=== ACTION ITEM ===
From the entries below, reproduce exactly the line containing "S5: button (U2/PA2, VCC) -> button (0V, VCC)", the line containing "D5: diode BAV21", and every line in between, with nothing added.

Modification records:
────────
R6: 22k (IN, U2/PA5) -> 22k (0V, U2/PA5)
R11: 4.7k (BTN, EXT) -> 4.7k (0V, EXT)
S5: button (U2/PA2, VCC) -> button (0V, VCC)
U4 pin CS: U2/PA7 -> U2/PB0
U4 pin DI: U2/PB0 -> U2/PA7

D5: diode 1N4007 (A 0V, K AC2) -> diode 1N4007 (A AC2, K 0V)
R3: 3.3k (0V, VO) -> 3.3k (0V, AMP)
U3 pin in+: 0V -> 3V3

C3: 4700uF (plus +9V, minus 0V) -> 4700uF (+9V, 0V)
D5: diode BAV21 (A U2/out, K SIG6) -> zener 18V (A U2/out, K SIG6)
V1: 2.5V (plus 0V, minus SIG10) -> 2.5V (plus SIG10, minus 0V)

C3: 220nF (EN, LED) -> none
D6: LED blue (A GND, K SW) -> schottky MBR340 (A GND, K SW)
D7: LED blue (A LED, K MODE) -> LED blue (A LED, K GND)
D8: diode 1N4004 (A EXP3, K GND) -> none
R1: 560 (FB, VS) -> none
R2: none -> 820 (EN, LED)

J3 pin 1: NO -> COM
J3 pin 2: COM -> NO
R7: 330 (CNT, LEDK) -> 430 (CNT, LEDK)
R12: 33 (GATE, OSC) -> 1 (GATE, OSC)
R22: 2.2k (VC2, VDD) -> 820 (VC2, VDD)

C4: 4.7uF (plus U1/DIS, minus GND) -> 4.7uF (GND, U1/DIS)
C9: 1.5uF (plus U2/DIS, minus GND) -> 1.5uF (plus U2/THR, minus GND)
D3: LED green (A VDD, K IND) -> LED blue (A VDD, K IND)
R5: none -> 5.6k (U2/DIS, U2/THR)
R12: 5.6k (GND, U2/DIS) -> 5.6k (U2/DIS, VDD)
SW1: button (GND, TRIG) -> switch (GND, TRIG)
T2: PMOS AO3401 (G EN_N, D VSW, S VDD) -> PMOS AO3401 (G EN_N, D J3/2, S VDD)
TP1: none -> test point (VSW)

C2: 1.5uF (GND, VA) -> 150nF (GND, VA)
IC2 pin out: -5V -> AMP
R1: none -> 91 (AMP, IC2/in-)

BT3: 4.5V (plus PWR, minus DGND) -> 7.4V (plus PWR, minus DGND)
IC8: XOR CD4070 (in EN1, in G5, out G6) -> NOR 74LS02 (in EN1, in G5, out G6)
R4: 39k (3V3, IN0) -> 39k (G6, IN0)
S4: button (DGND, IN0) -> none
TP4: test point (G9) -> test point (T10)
────────
=== ANSWER AREA ===
S5: button (U2/PA2, VCC) -> button (0V, VCC)
U4 pin CS: U2/PA7 -> U2/PB0
U4 pin DI: U2/PB0 -> U2/PA7

D5: diode 1N4007 (A 0V, K AC2) -> diode 1N4007 (A AC2, K 0V)
R3: 3.3k (0V, VO) -> 3.3k (0V, AMP)
U3 pin in+: 0V -> 3V3

C3: 4700uF (plus +9V, minus 0V) -> 4700uF (+9V, 0V)
D5: diode BAV21 (A U2/out, K SIG6) -> zener 18V (A U2/out, K SIG6)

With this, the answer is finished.